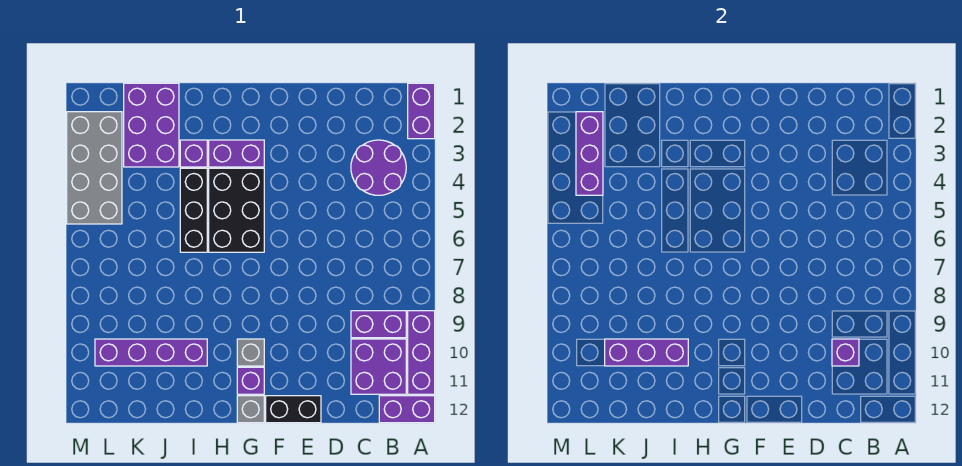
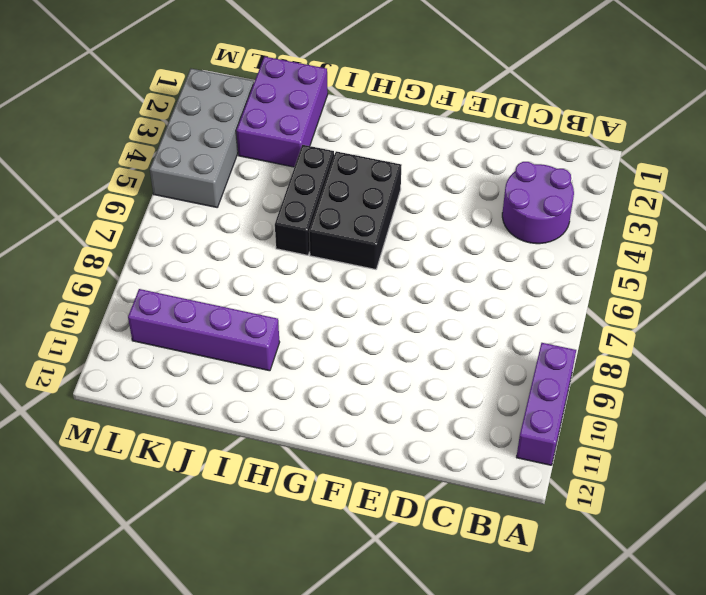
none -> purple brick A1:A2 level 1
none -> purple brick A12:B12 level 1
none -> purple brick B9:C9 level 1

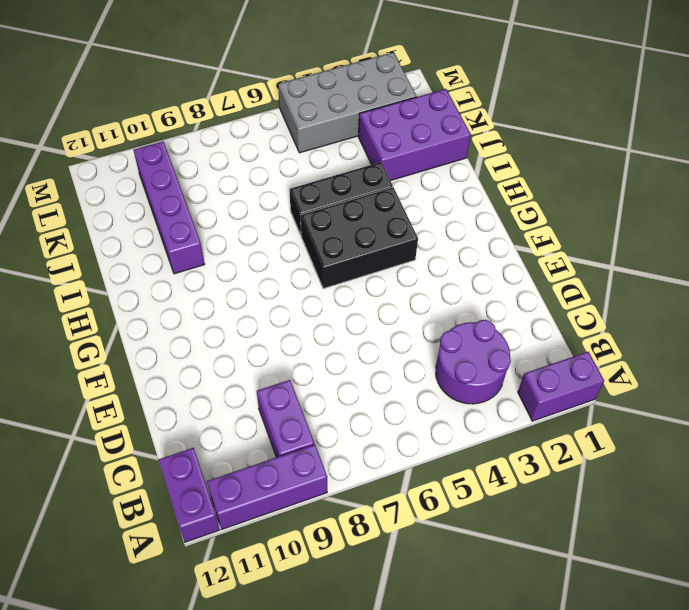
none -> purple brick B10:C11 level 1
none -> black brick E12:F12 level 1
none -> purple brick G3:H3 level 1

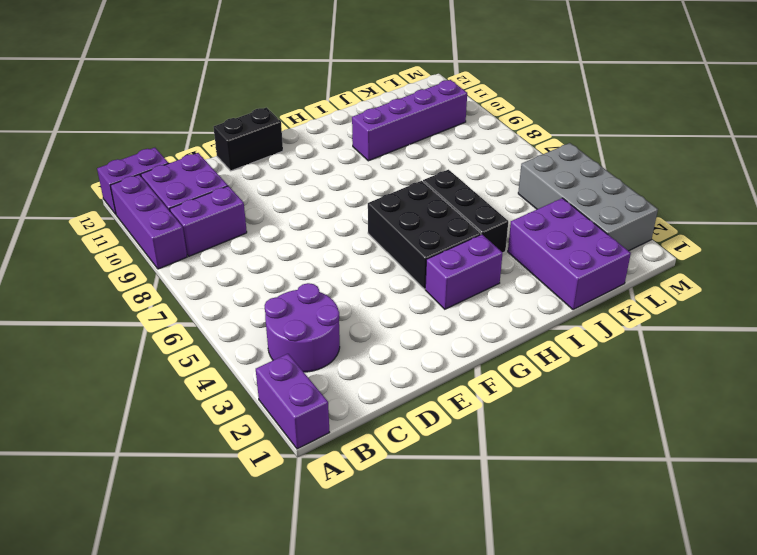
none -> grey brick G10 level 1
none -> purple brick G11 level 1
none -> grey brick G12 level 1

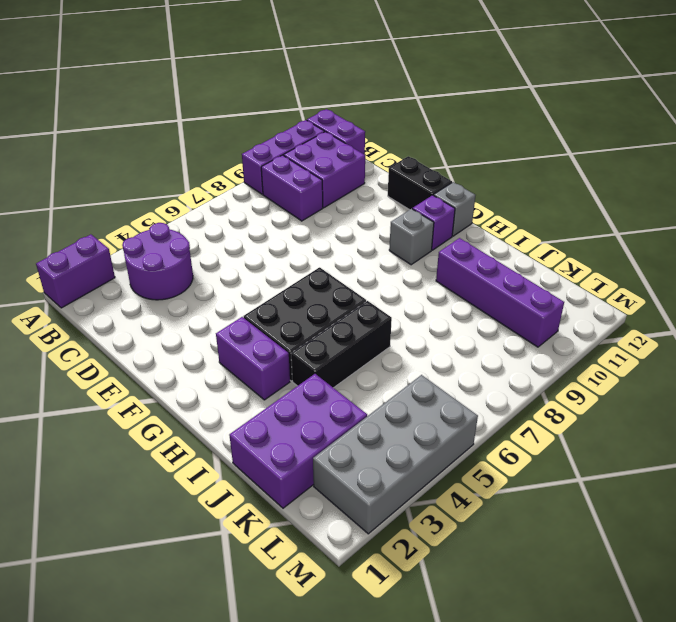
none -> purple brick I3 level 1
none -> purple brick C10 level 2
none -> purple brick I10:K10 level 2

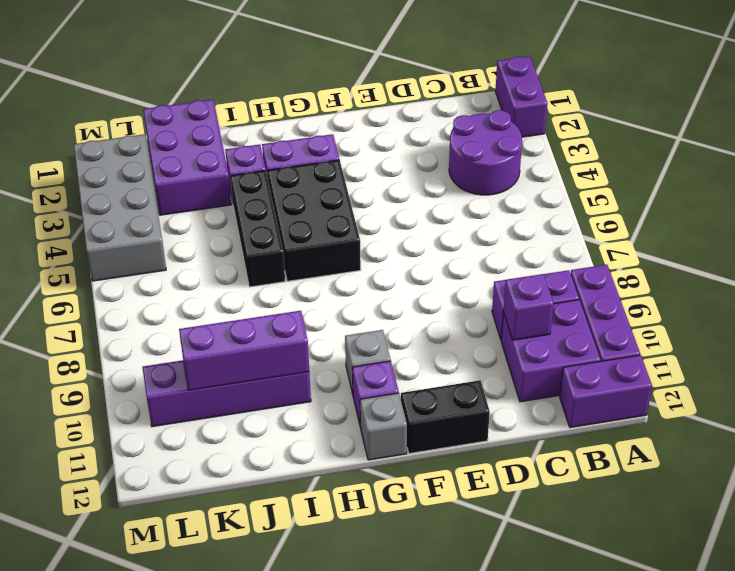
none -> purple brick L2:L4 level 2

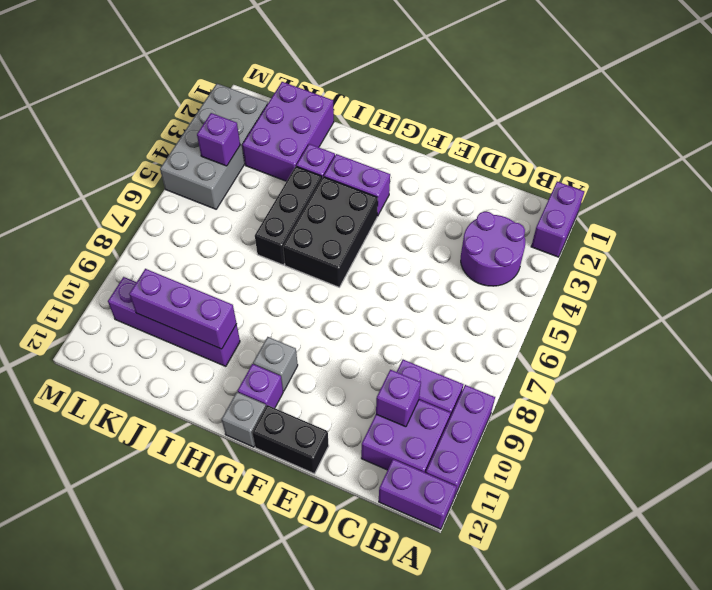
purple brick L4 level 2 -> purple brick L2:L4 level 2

* * *

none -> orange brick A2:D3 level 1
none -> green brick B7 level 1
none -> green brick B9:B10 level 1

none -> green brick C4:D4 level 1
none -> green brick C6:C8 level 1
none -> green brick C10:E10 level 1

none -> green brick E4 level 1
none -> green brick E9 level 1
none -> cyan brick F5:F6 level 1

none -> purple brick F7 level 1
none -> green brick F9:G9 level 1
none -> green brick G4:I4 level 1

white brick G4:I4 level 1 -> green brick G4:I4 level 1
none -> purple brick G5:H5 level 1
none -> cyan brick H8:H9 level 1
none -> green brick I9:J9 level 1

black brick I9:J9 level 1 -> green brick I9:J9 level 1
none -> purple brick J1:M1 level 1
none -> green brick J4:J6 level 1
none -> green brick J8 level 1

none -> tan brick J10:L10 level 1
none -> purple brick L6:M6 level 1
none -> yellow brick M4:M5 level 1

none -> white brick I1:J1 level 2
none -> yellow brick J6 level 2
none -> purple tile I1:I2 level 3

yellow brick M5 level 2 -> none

* * *

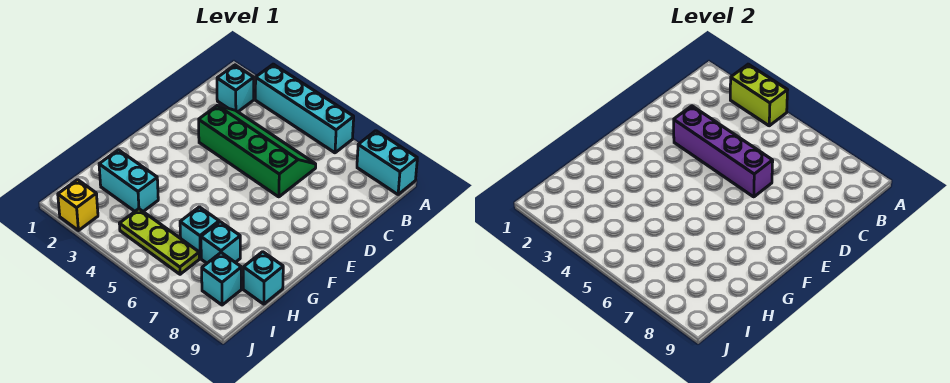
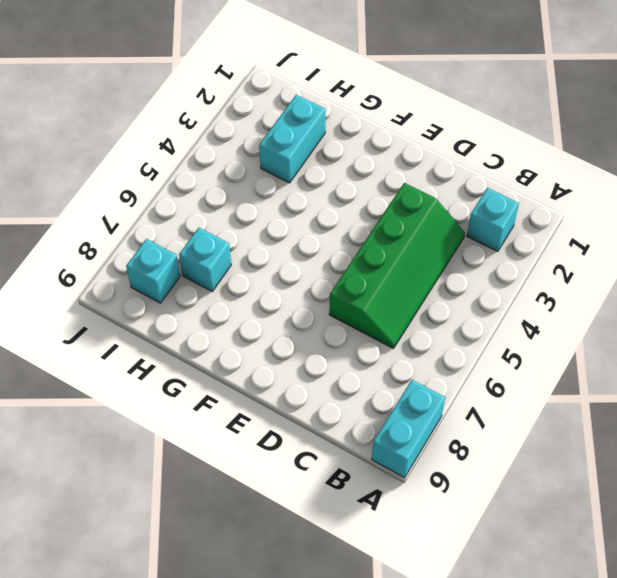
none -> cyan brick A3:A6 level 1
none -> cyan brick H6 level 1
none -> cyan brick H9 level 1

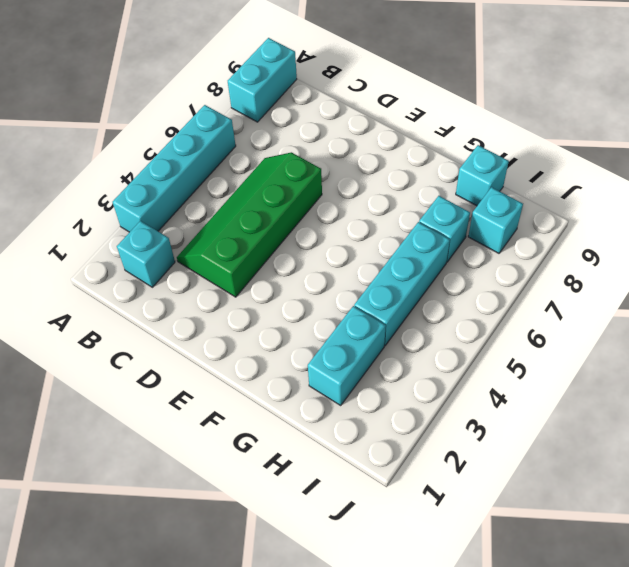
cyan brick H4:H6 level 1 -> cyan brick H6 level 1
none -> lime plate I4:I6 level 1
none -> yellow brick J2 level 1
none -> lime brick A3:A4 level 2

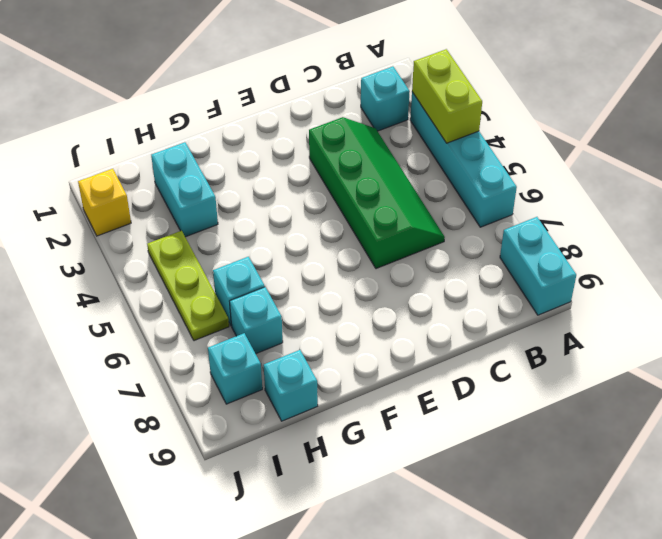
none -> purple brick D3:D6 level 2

§ **ACTIVITY**:
Every line containing the string "yellow" is required; copy each such line from the data.

§ **ANSWER BOX**:
none -> yellow brick M4:M5 level 1
none -> yellow brick J6 level 2
yellow brick M5 level 2 -> none
none -> yellow brick J2 level 1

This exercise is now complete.